▶ _Work task_
Sort through the data and copy the lines holding the word "turquoise".

▶ _Source material_
++++++

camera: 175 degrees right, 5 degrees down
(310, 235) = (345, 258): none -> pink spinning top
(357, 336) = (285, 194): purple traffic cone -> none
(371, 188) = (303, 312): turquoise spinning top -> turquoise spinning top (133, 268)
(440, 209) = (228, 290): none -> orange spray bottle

++++++

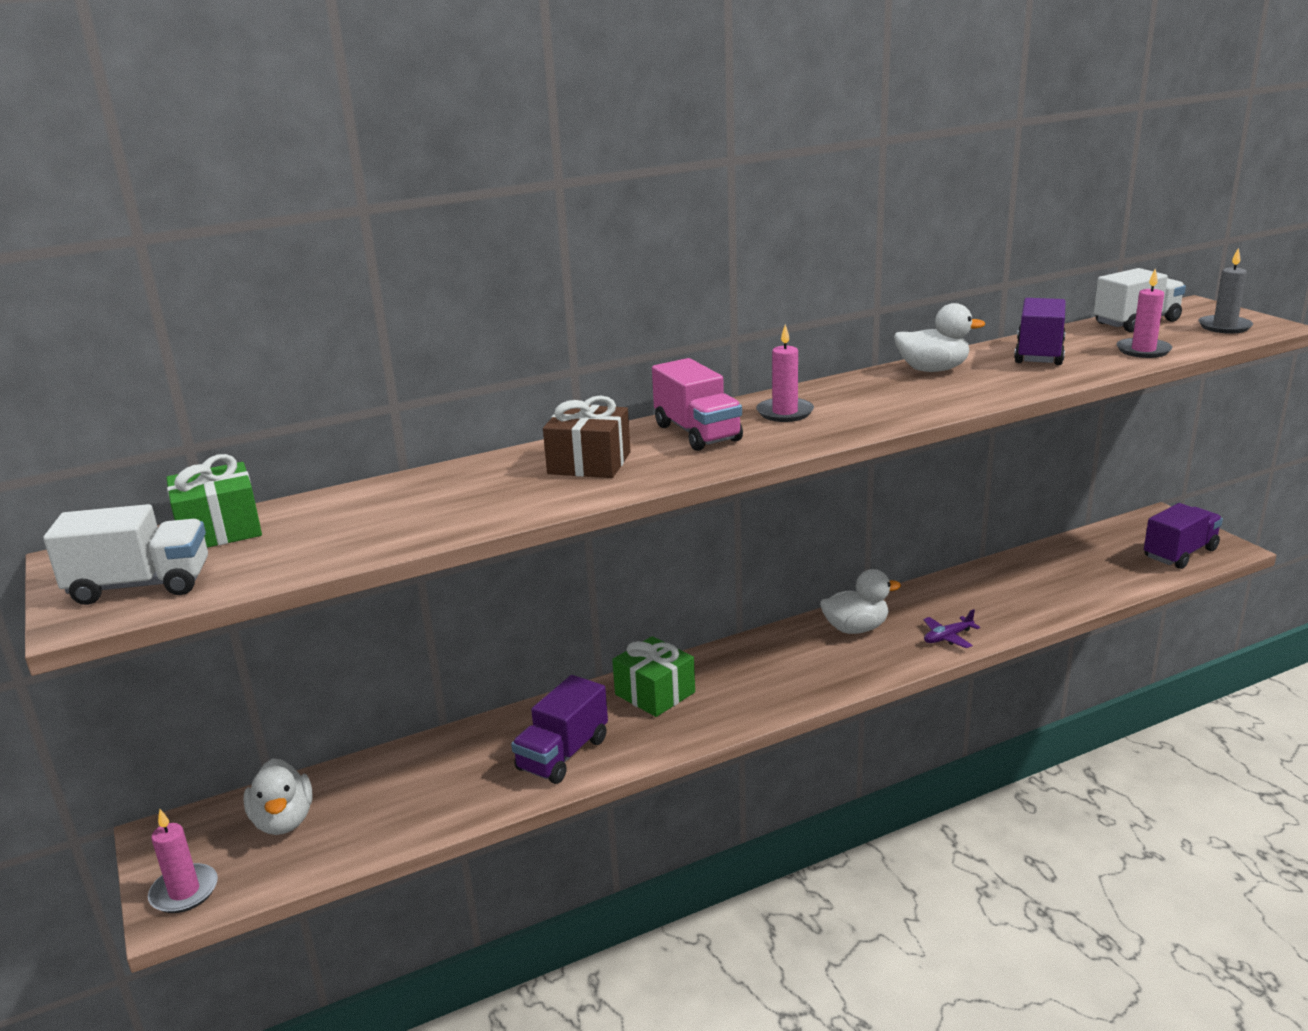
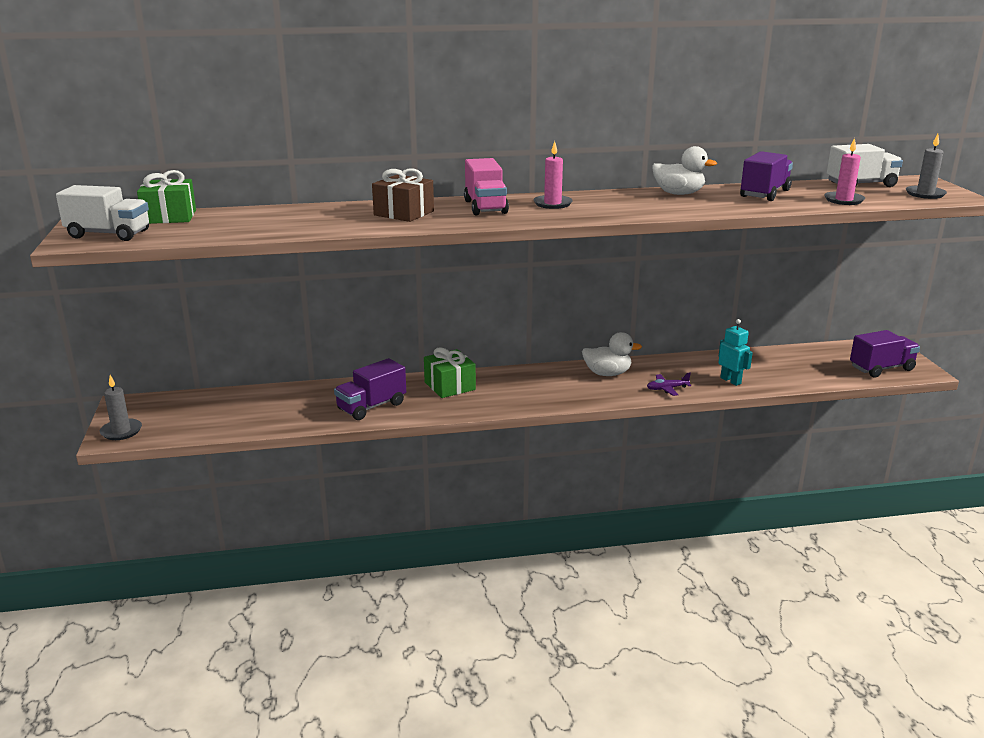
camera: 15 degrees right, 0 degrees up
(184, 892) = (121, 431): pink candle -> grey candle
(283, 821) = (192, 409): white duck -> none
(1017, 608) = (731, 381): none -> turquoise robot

++++++

▶ _Solution to this problem_
(371, 188) = (303, 312): turquoise spinning top -> turquoise spinning top (133, 268)
(1017, 608) = (731, 381): none -> turquoise robot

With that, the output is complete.